What you will do = Range to reproduce from the entries below: the line with "green eraser: 4 -> 3", the line with "white light bulb: 7 -> 9", and every line in between. Give them exactly and give nothing else.

Dataset excerpts =
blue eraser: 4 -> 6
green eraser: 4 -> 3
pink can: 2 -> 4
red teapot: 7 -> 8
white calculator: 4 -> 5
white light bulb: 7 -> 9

...

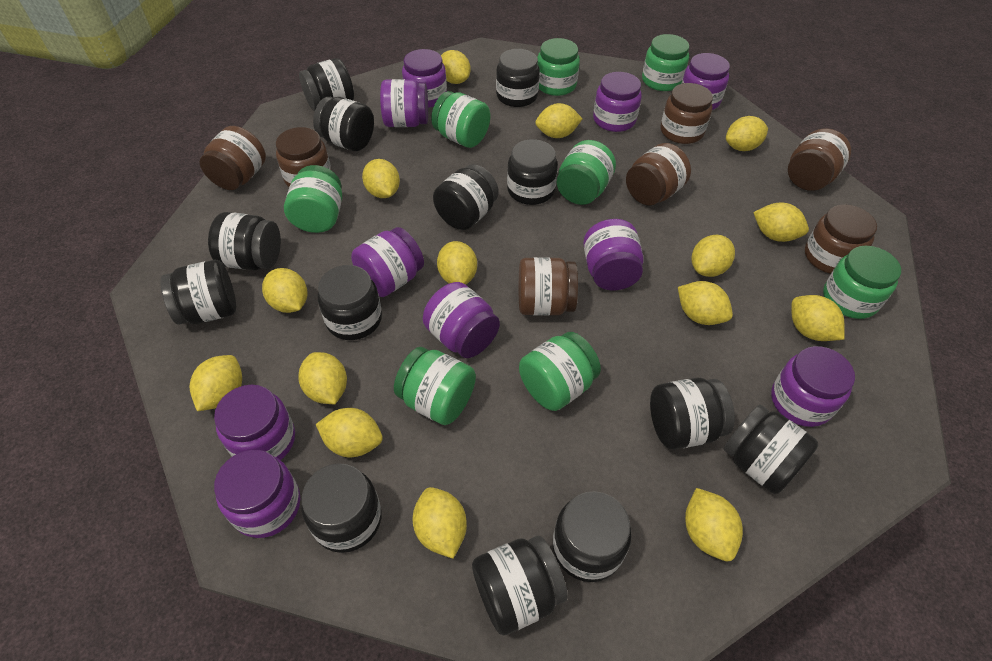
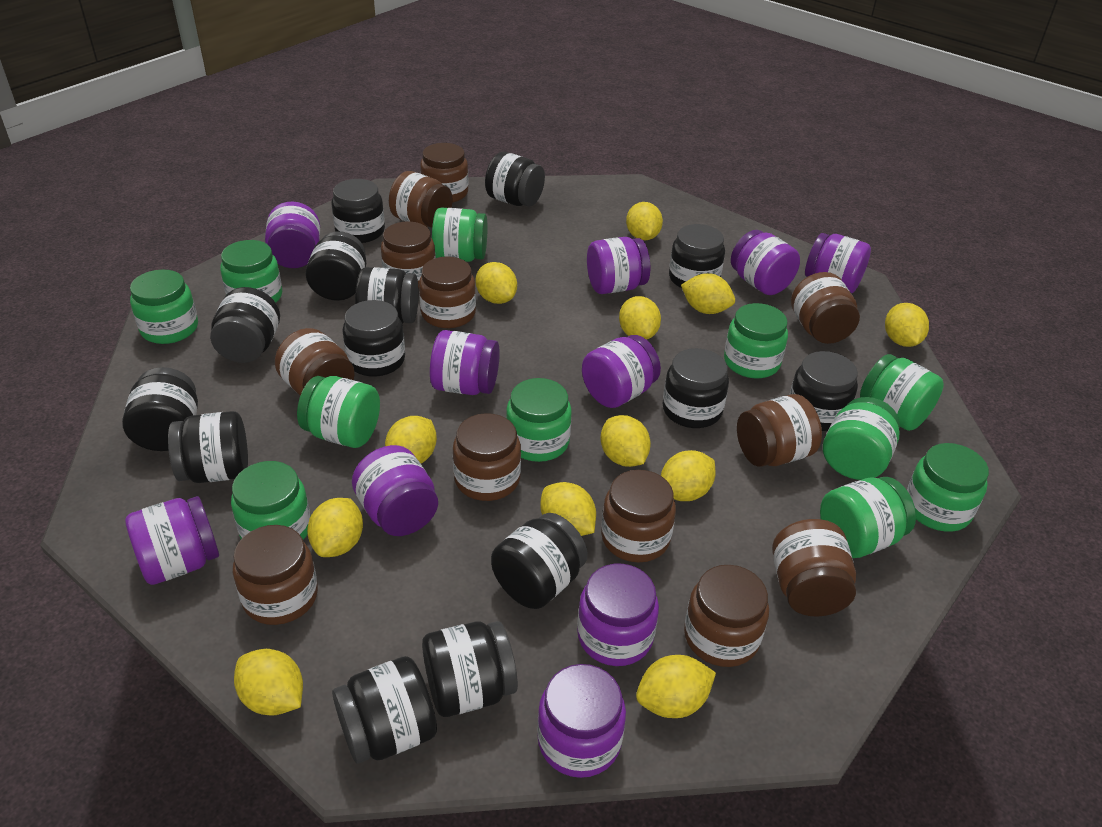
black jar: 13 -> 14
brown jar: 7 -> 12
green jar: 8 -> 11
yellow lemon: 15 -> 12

Output for this task =
green eraser: 4 -> 3
pink can: 2 -> 4
red teapot: 7 -> 8
white calculator: 4 -> 5
white light bulb: 7 -> 9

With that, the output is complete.